GIVEN ENTRIES:
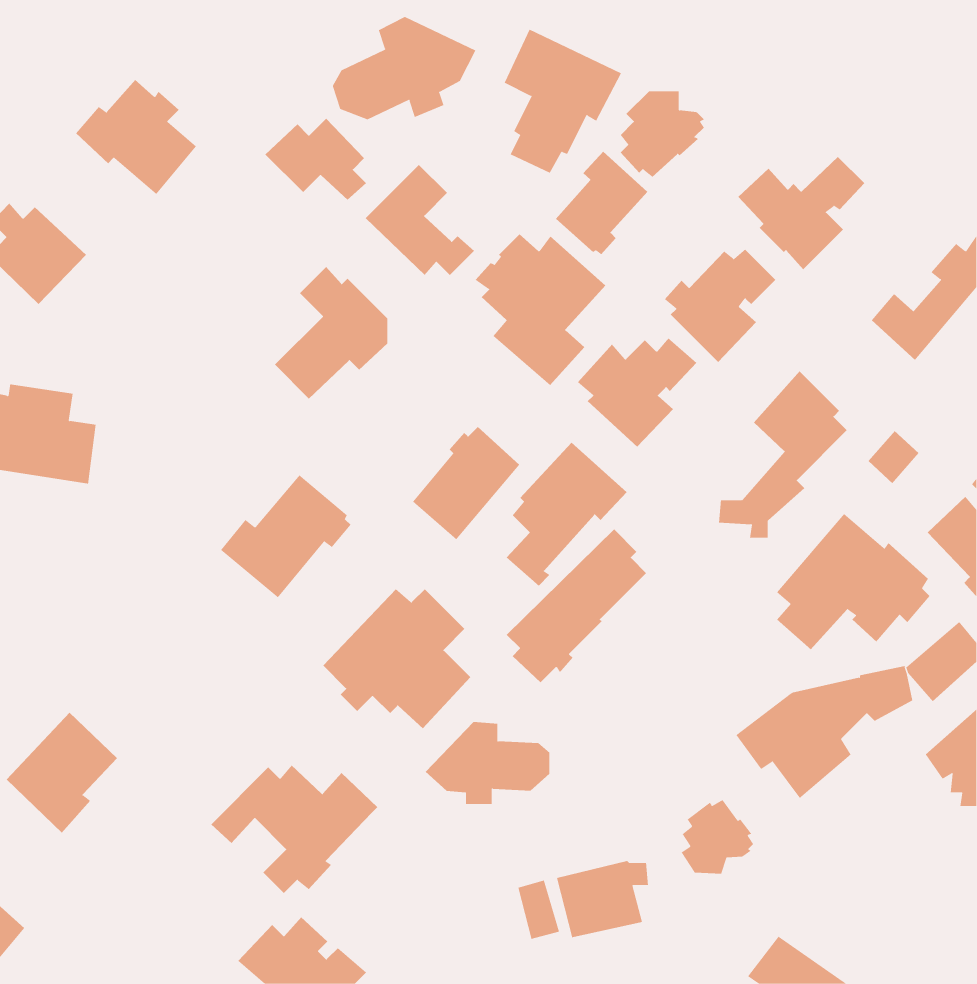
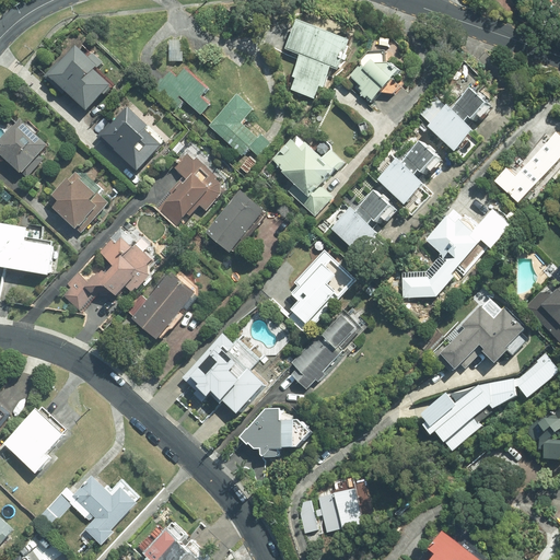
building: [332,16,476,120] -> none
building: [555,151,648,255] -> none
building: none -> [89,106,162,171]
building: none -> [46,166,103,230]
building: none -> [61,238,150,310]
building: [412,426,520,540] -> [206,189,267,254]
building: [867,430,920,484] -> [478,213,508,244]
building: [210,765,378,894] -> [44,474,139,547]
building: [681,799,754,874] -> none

* * *

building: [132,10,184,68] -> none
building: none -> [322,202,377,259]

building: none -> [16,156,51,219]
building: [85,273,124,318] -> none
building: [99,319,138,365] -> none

--

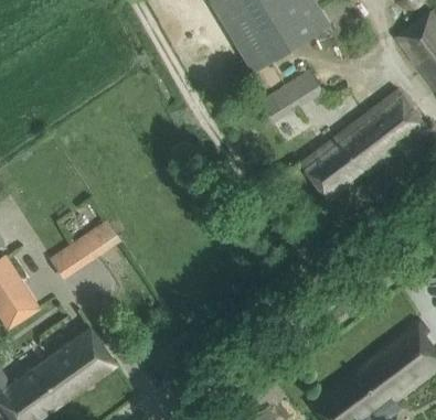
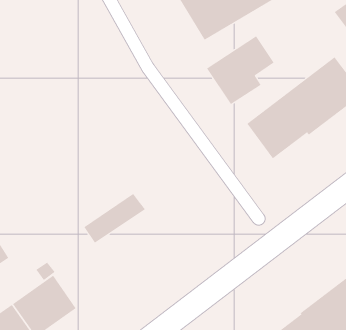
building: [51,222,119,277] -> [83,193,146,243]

WHAT YOU HAVE TO DO:
Look above for the line with "building: [332,16,476,120] -> none"; retype exactly that line, every line after it up to the line with "building: [681,799,754,874] -> none", and that line too, nothing else.

RESPONSE AREA:
building: [332,16,476,120] -> none
building: [555,151,648,255] -> none
building: none -> [89,106,162,171]
building: none -> [46,166,103,230]
building: none -> [61,238,150,310]
building: [412,426,520,540] -> [206,189,267,254]
building: [867,430,920,484] -> [478,213,508,244]
building: [210,765,378,894] -> [44,474,139,547]
building: [681,799,754,874] -> none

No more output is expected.